# Exercise task
Convert the data below into a Markdown table with two columns, Row and Line. Give each non-blank line its own numbered row and leave out the blank lines.

# Dataset excerpts
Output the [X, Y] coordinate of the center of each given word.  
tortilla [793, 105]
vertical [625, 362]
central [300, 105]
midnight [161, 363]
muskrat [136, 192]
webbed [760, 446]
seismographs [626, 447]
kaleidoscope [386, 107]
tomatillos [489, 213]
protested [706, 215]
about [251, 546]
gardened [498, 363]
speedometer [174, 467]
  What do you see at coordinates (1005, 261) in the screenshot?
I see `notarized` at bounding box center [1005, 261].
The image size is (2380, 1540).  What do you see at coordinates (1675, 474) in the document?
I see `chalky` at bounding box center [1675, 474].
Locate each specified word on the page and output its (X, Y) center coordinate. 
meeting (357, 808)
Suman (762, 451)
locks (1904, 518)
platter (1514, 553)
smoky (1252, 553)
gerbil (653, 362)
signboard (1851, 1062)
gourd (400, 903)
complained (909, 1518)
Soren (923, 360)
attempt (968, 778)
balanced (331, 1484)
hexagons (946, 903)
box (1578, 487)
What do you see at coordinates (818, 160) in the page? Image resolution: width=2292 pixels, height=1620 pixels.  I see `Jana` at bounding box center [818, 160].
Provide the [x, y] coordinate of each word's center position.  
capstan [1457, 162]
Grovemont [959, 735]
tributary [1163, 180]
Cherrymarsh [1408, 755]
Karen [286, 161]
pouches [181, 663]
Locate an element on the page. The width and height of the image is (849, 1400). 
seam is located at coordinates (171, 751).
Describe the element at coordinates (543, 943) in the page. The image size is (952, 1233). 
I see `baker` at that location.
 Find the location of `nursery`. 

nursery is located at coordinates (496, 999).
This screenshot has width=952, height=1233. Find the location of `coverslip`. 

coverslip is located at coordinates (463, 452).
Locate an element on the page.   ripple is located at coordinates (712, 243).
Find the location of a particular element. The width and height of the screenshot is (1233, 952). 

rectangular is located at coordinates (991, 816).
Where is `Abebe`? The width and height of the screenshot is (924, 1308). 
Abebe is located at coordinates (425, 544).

# Answer
| Row | Line |
|---|---|
| 1 | Output the [X, Y] coordinate of the center of each given word.   |
| 2 | tortilla [793, 105] |
| 3 | vertical [625, 362] |
| 4 | central [300, 105] |
| 5 | midnight [161, 363] |
| 6 | muskrat [136, 192] |
| 7 | webbed [760, 446] |
| 8 | seismographs [626, 447] |
| 9 | kaleidoscope [386, 107] |
| 10 | tomatillos [489, 213] |
| 11 | protested [706, 215] |
| 12 | about [251, 546] |
| 13 | gardened [498, 363] |
| 14 | speedometer [174, 467] |
| 15 |   What do you see at coordinates (1005, 261) in the screenshot? |
| 16 | I see `notarized` at bounding box center [1005, 261]. |
| 17 | The image size is (2380, 1540).  What do you see at coordinates (1675, 474) in the document? |
| 18 | I see `chalky` at bounding box center [1675, 474]. |
| 19 | Locate each specified word on the page and output its (X, Y) center coordinate.  |
| 20 | meeting (357, 808) |
| 21 | Suman (762, 451) |
| 22 | locks (1904, 518) |
| 23 | platter (1514, 553) |
| 24 | smoky (1252, 553) |
| 25 | gerbil (653, 362) |
| 26 | signboard (1851, 1062) |
| 27 | gourd (400, 903) |
| 28 | complained (909, 1518) |
| 29 | Soren (923, 360) |
| 30 | attempt (968, 778) |
| 31 | balanced (331, 1484) |
| 32 | hexagons (946, 903) |
| 33 | box (1578, 487) |
| 34 | What do you see at coordinates (818, 160) in the page? Image resolution: width=2292 pixels, height=1620 pixels.  I see `Jana` at bounding box center [818, 160]. |
| 35 | Provide the [x, y] coordinate of each word's center position.   |
| 36 | capstan [1457, 162] |
| 37 | Grovemont [959, 735] |
| 38 | tributary [1163, 180] |
| 39 | Cherrymarsh [1408, 755] |
| 40 | Karen [286, 161] |
| 41 | pouches [181, 663] |
| 42 | Locate an element on the page. The width and height of the image is (849, 1400).  |
| 43 | seam is located at coordinates (171, 751). |
| 44 | Describe the element at coordinates (543, 943) in the page. The image size is (952, 1233).  |
| 45 | I see `baker` at that location. |
| 46 |  Find the location of `nursery`.  |
| 47 | nursery is located at coordinates (496, 999). |
| 48 | This screenshot has width=952, height=1233. Find the location of `coverslip`.  |
| 49 | coverslip is located at coordinates (463, 452). |
| 50 | Locate an element on the page.   ripple is located at coordinates (712, 243). |
| 51 | Find the location of a particular element. The width and height of the screenshot is (1233, 952).  |
| 52 | rectangular is located at coordinates (991, 816). |
| 53 | Where is `Abebe`? The width and height of the screenshot is (924, 1308).  |
| 54 | Abebe is located at coordinates (425, 544). |